=== Begin Enclosure ===
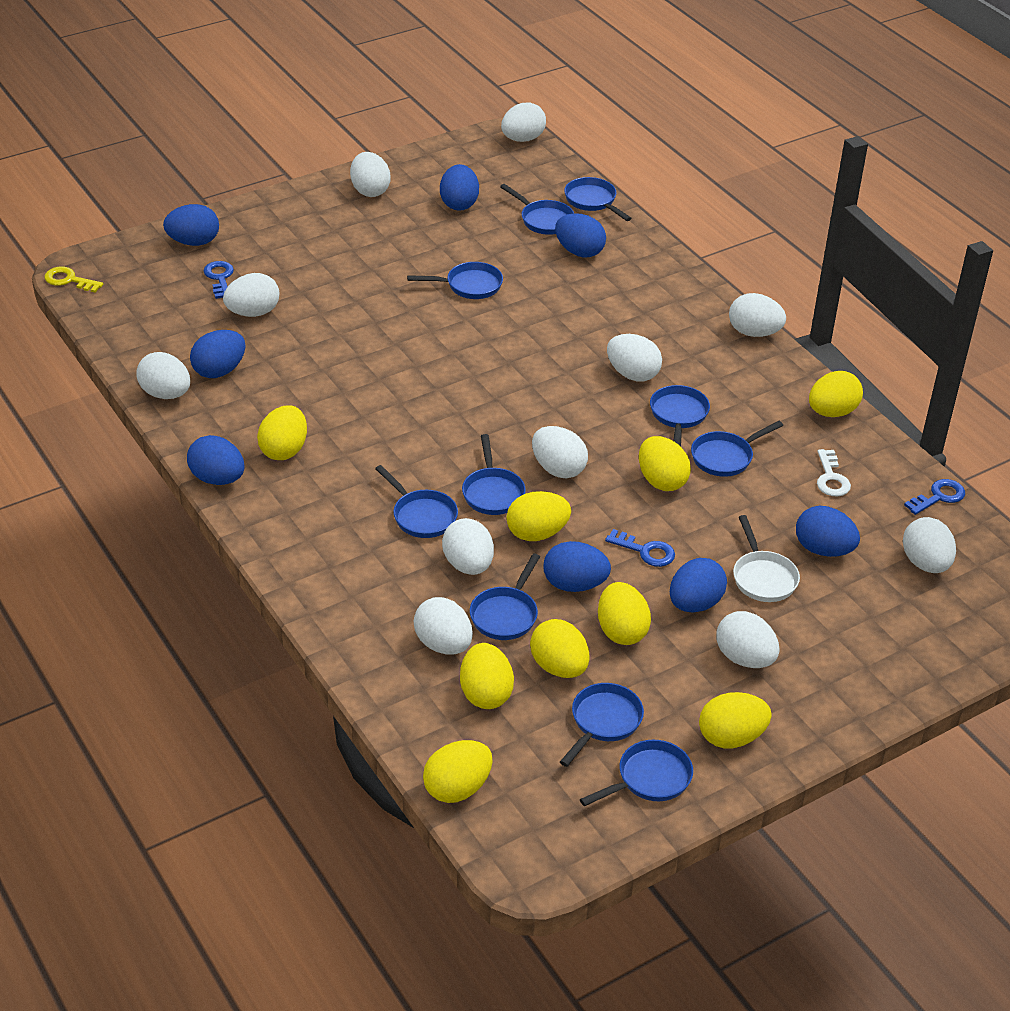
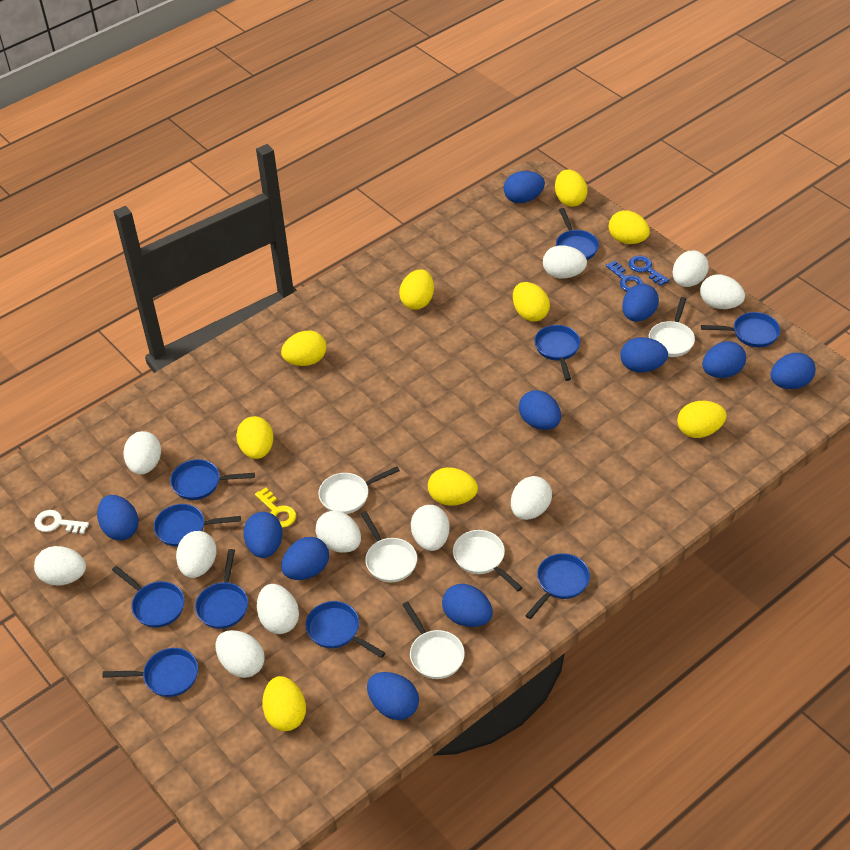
blue egg: 8 -> 11
blue key: 3 -> 2
white pan: 1 -> 5

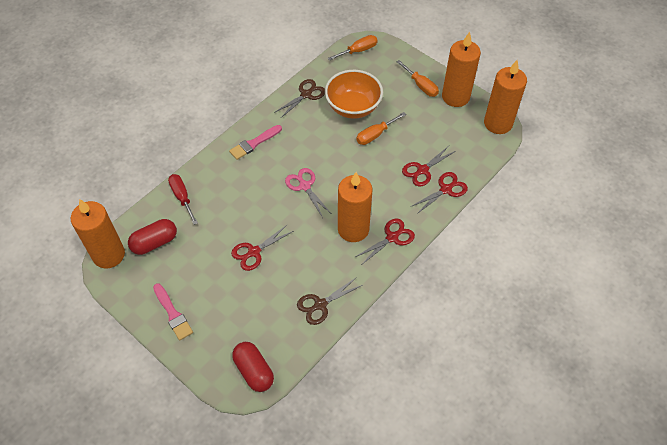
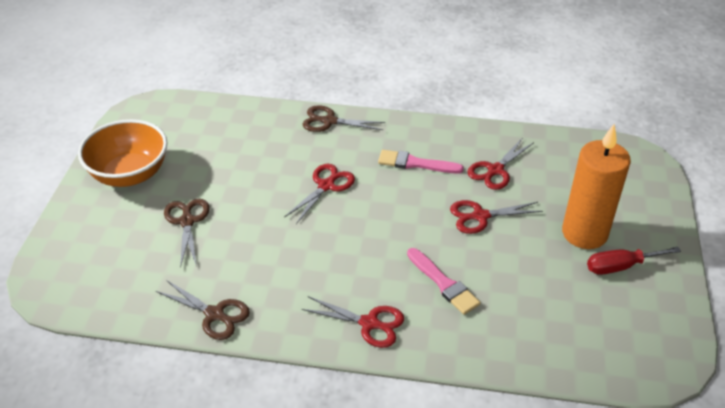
brown scissors: 2 -> 3
orange candle: 4 -> 1
orange screwdriver: 3 -> 0
pink scissors: 1 -> 0
red capsule: 2 -> 0

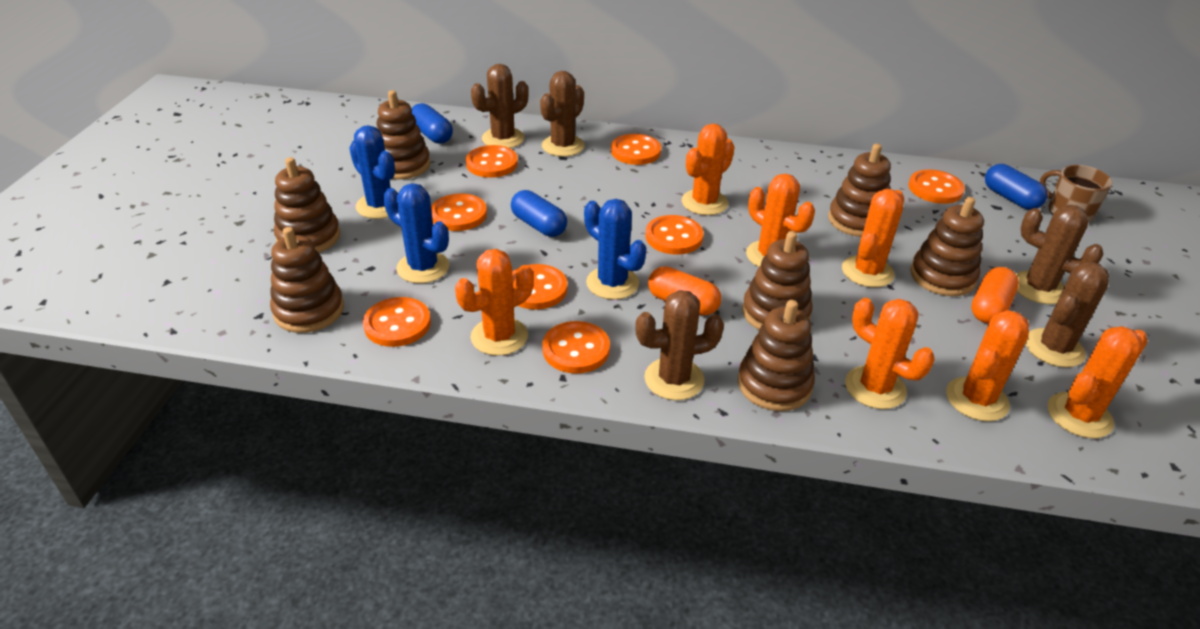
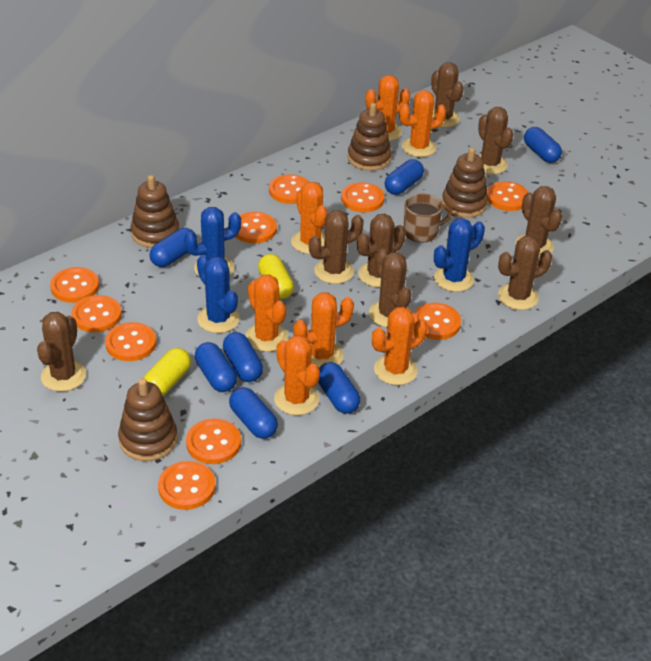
blue capsule: 3 -> 7
brown cactus: 5 -> 8
brown stacking toy: 7 -> 4
orange button: 8 -> 10
orange capsule: 2 -> 0
yellow capsule: 0 -> 2

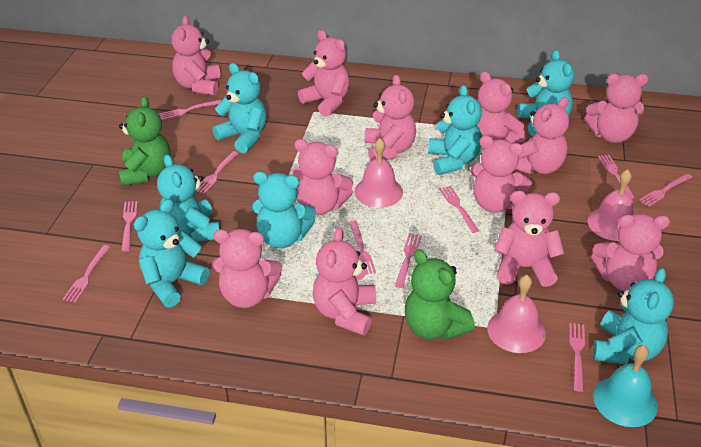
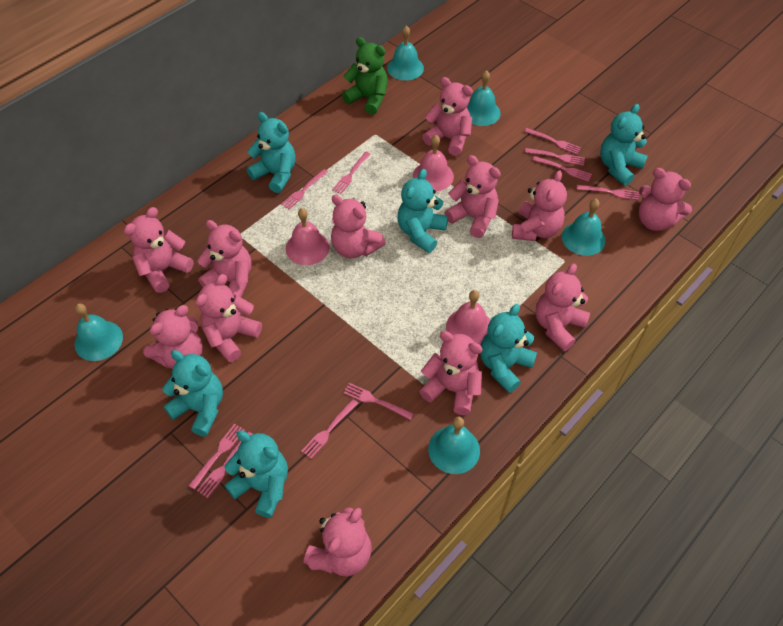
green teddy bear: 2 -> 1
turquoise bell: 1 -> 5
turquoise teddy bear: 7 -> 6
=== End Enclosure ===
**What the task requires:** Only the lines from the one containing "brown stacking toy: 7 -> 4" through the final line of the data should be given again, exactly and without pictures.

**Answer box:**
brown stacking toy: 7 -> 4
orange button: 8 -> 10
orange capsule: 2 -> 0
yellow capsule: 0 -> 2

green teddy bear: 2 -> 1
turquoise bell: 1 -> 5
turquoise teddy bear: 7 -> 6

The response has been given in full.